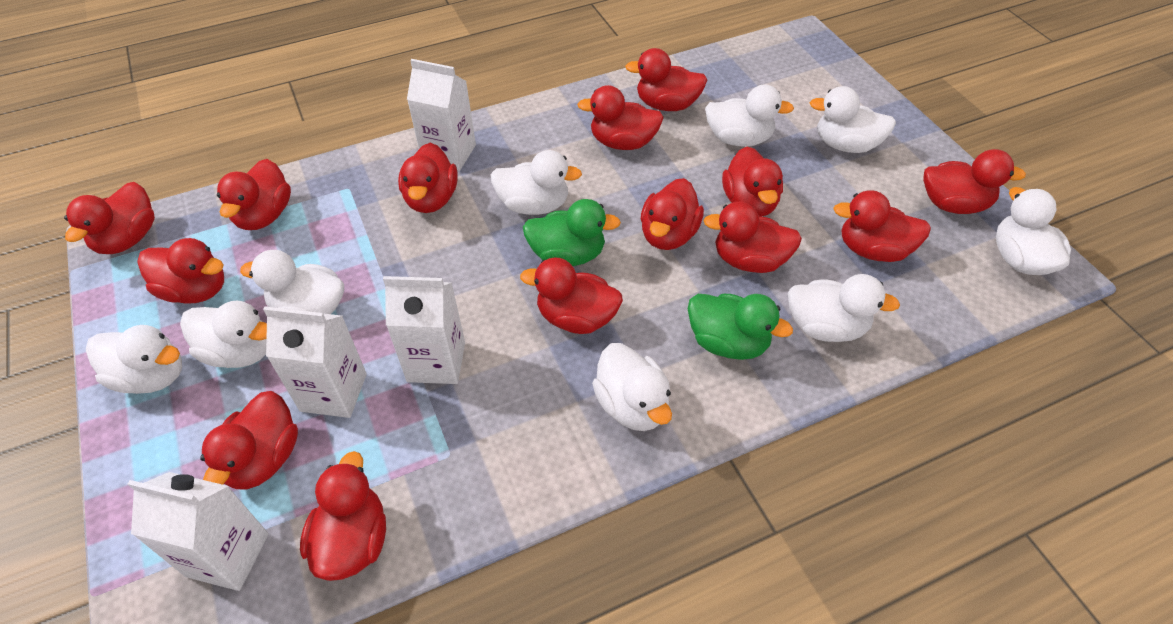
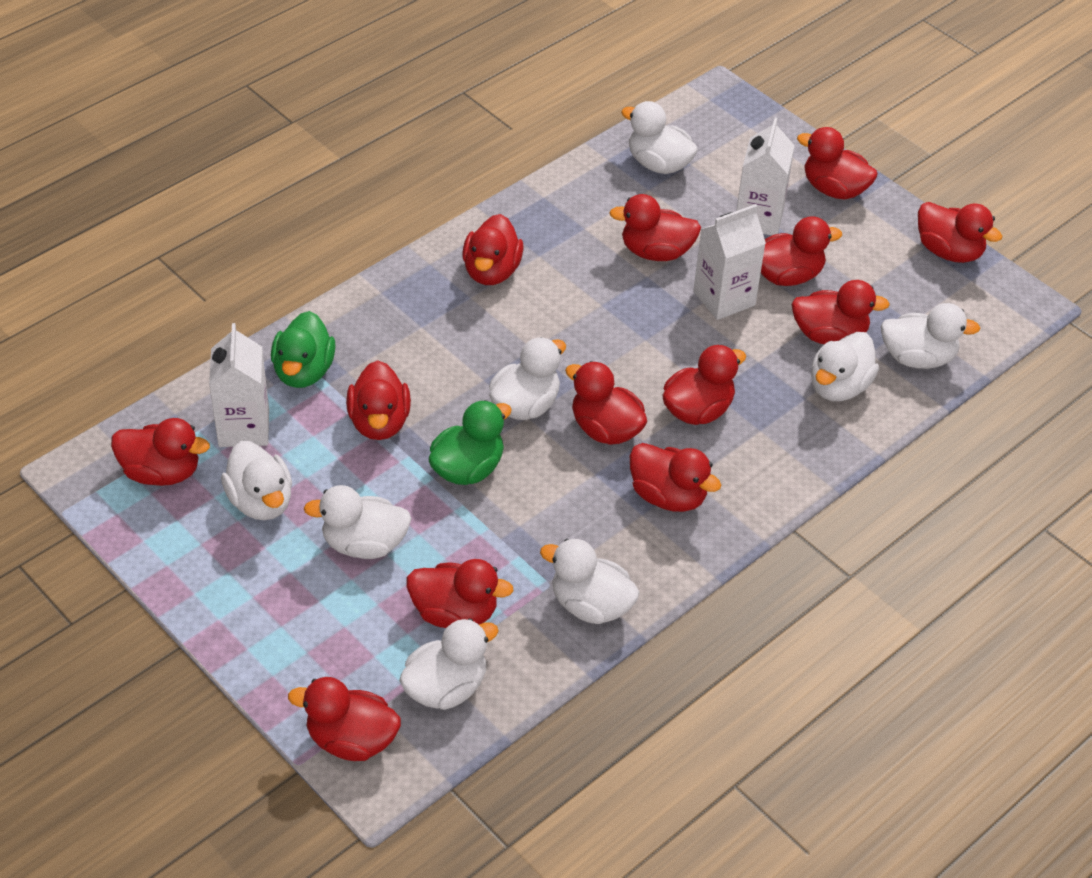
red duck: 14 -> 13
white carton: 4 -> 3
white duck: 9 -> 8

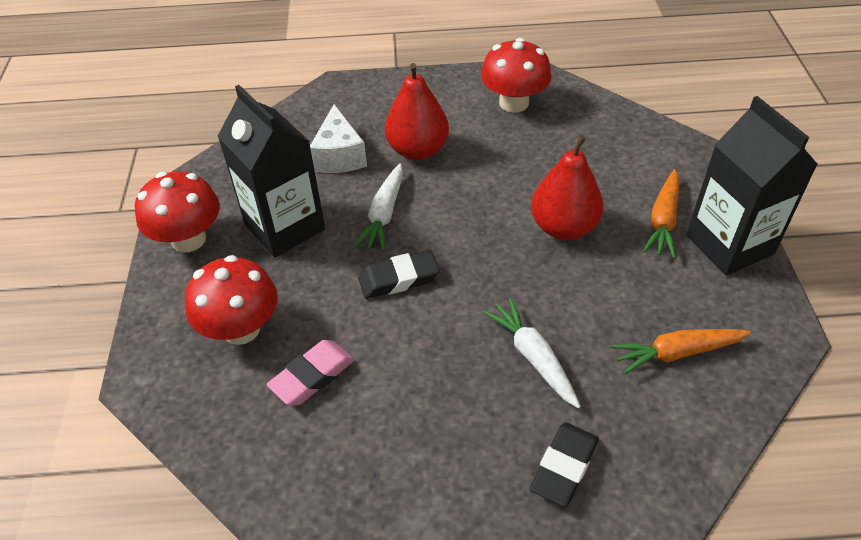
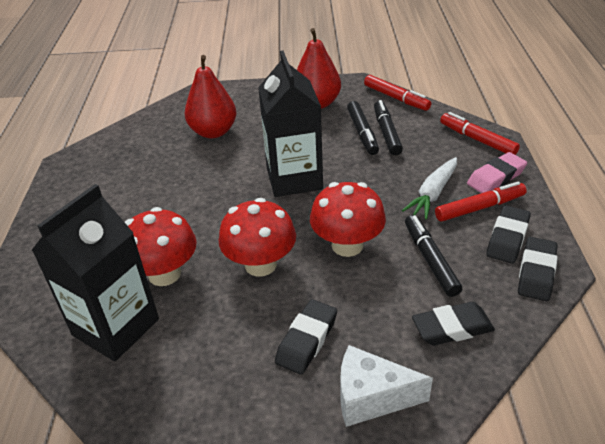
black eraser: 2 -> 4
black marker: 0 -> 3
orange carrot: 2 -> 0
red marker: 0 -> 3
white carrot: 2 -> 1

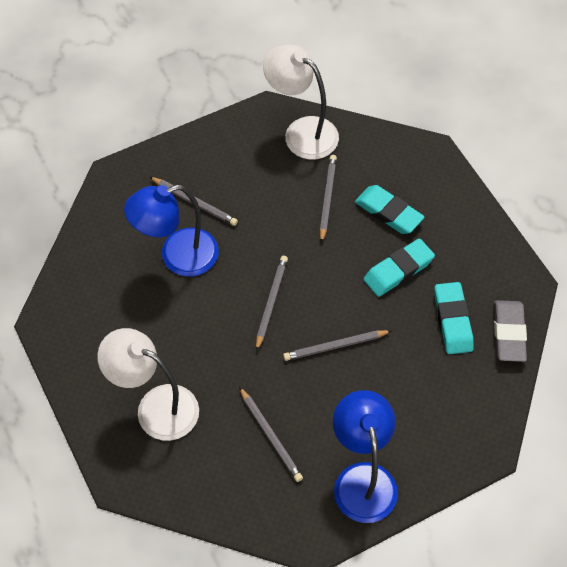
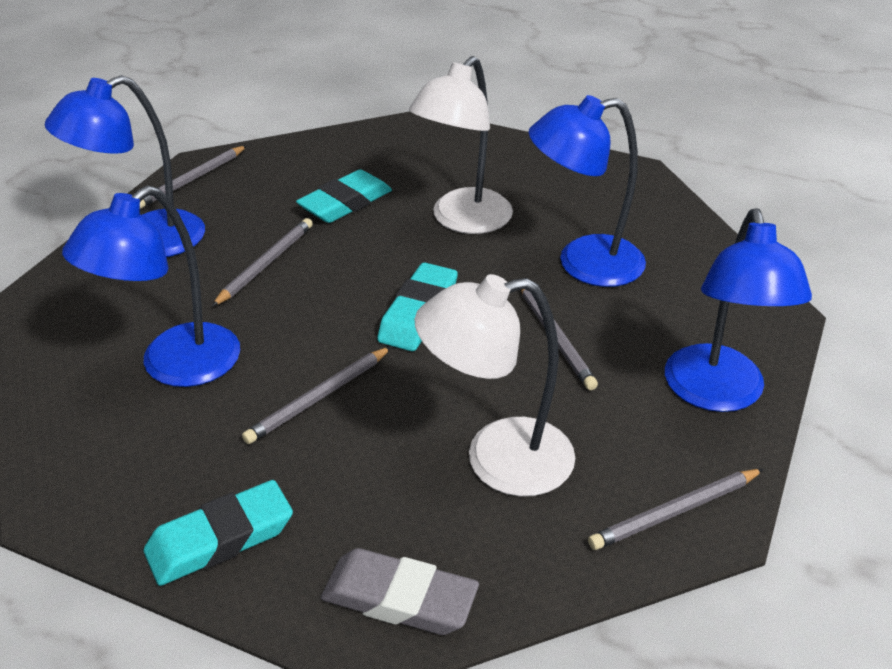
blue lamp: 2 -> 4

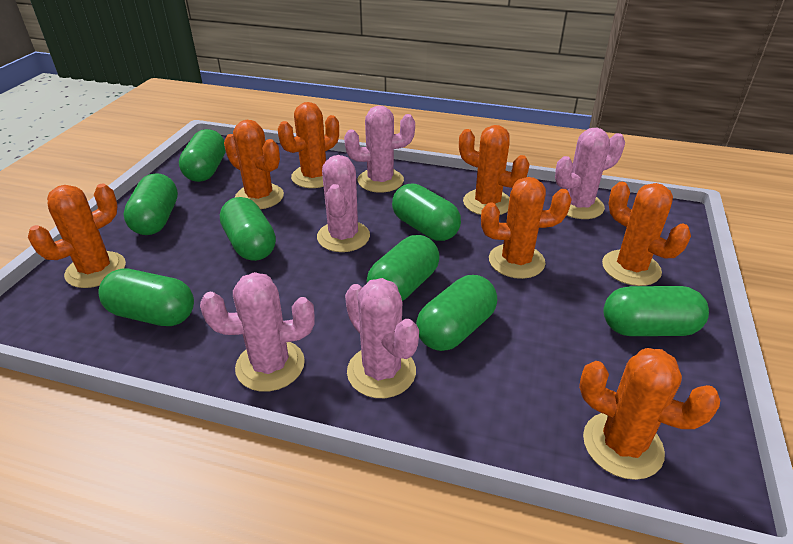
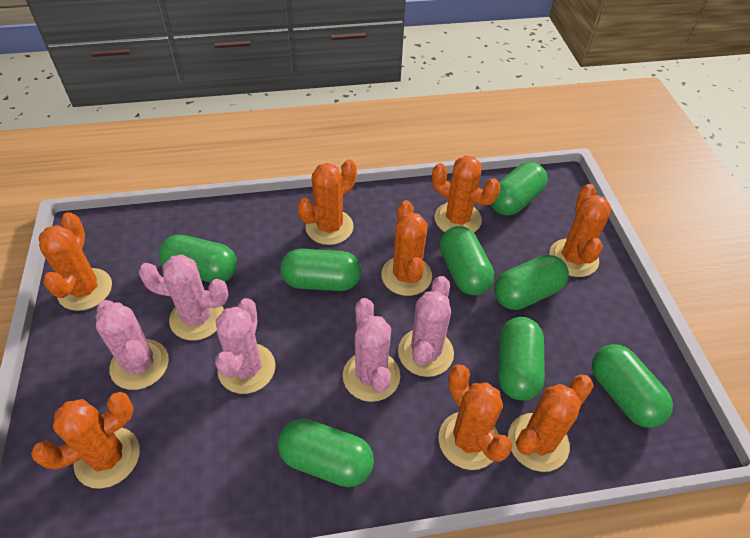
orange cactus: 7 -> 8

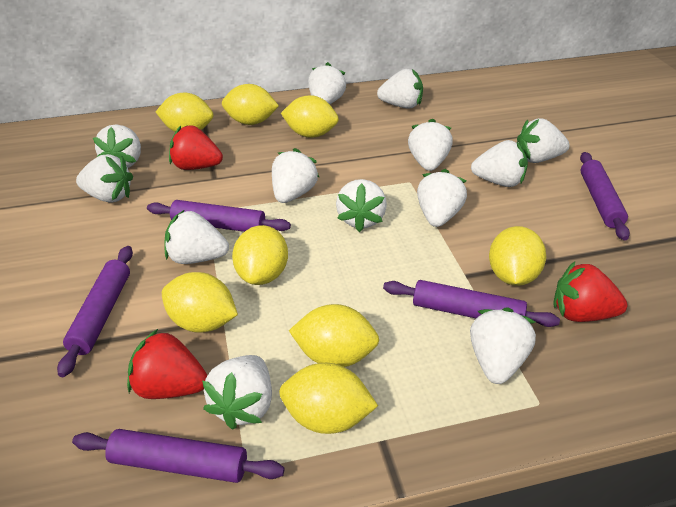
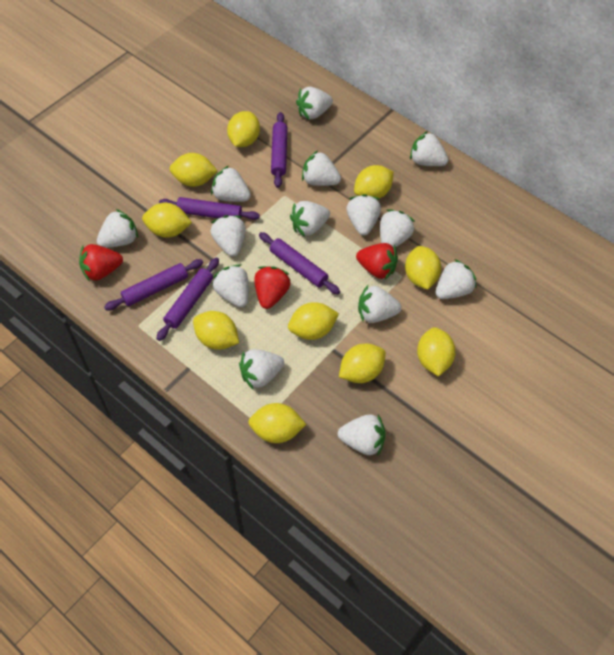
white strawberry: 13 -> 14
yellow lemon: 8 -> 10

————

(WHAT YOU WILL DO):
Copy the lines of the records, beginning where the line containing "black eraser: 2 -> 4" appears and continuing through the final line, exactly and with no pictures.

(OUTPUT FOR THIS TASK):
black eraser: 2 -> 4
black marker: 0 -> 3
orange carrot: 2 -> 0
red marker: 0 -> 3
white carrot: 2 -> 1

blue lamp: 2 -> 4

orange cactus: 7 -> 8

white strawberry: 13 -> 14
yellow lemon: 8 -> 10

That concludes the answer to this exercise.